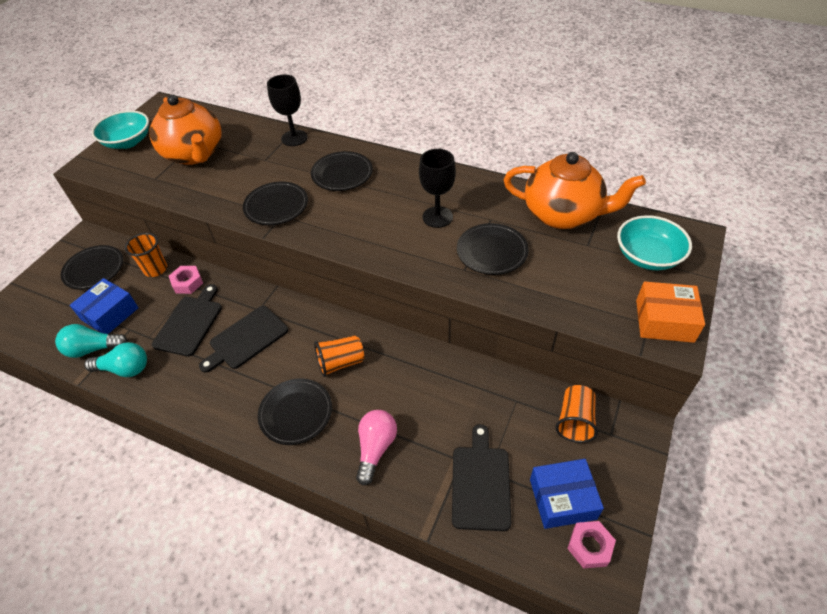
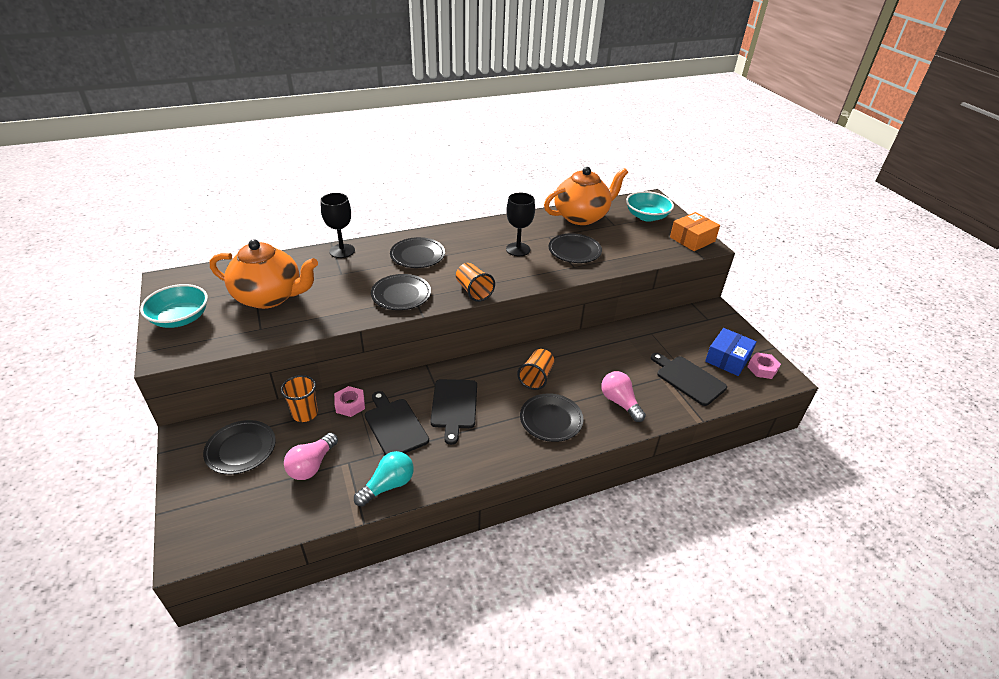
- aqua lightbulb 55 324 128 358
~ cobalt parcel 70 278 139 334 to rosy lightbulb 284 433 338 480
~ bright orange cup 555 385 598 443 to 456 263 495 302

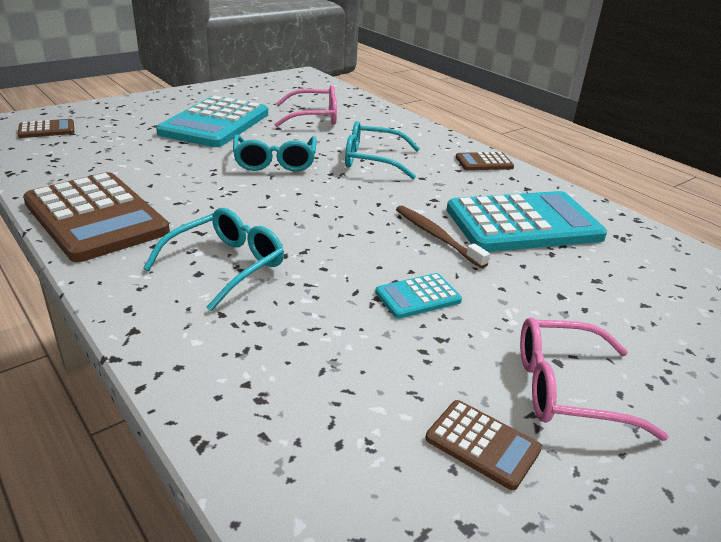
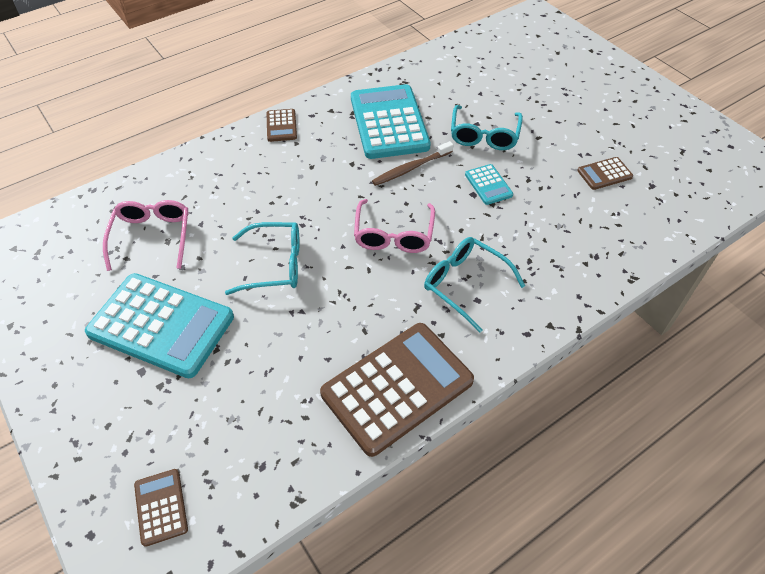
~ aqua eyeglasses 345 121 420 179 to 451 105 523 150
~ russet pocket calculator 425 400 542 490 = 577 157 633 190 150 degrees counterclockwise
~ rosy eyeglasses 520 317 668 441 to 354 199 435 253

^^^^^^^^^^^^^^^^

*What is expected*:
Transcribe all records verbatim, no pictures.

*Answer section*:
- aqua lightbulb 55 324 128 358
~ cobalt parcel 70 278 139 334 to rosy lightbulb 284 433 338 480
~ bright orange cup 555 385 598 443 to 456 263 495 302

~ aqua eyeglasses 345 121 420 179 to 451 105 523 150
~ russet pocket calculator 425 400 542 490 = 577 157 633 190 150 degrees counterclockwise
~ rosy eyeglasses 520 317 668 441 to 354 199 435 253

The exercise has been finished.